**EXERCISE DETAILS:**
Search the data for "light". Return each matching line.

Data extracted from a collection
=== Section Start ===

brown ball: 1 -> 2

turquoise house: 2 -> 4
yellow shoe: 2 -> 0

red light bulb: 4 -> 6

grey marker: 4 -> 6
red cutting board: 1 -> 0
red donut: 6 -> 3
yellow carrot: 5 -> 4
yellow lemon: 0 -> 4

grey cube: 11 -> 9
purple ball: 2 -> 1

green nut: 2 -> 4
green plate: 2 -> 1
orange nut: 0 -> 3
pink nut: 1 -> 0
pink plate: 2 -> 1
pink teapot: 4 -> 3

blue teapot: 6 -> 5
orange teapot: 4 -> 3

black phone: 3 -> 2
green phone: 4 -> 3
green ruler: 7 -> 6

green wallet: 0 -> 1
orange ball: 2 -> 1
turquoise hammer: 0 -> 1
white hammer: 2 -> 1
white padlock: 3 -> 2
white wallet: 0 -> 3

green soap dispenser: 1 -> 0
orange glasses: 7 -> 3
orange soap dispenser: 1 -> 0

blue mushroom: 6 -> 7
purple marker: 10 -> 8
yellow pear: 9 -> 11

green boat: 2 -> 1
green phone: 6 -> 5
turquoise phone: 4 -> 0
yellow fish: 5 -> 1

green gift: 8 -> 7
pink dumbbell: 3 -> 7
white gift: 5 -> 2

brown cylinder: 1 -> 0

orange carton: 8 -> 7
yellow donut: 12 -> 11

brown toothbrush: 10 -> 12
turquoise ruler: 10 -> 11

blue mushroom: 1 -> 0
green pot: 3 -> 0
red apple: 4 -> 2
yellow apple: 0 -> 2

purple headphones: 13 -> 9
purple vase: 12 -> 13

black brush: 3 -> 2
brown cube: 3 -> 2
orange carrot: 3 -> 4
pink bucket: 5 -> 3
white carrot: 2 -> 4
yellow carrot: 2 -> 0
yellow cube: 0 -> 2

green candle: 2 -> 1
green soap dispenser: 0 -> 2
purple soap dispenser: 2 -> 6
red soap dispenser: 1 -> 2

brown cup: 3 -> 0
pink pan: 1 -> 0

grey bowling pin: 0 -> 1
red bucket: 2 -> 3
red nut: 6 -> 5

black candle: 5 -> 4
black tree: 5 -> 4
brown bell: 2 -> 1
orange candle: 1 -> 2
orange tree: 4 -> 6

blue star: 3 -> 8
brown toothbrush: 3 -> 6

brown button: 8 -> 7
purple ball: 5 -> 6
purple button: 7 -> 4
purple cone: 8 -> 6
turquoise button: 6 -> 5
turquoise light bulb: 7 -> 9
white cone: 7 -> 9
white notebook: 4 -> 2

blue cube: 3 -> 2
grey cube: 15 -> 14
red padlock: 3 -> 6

=== Section End ===

**EXERCISE ANSWER:**
red light bulb: 4 -> 6
turquoise light bulb: 7 -> 9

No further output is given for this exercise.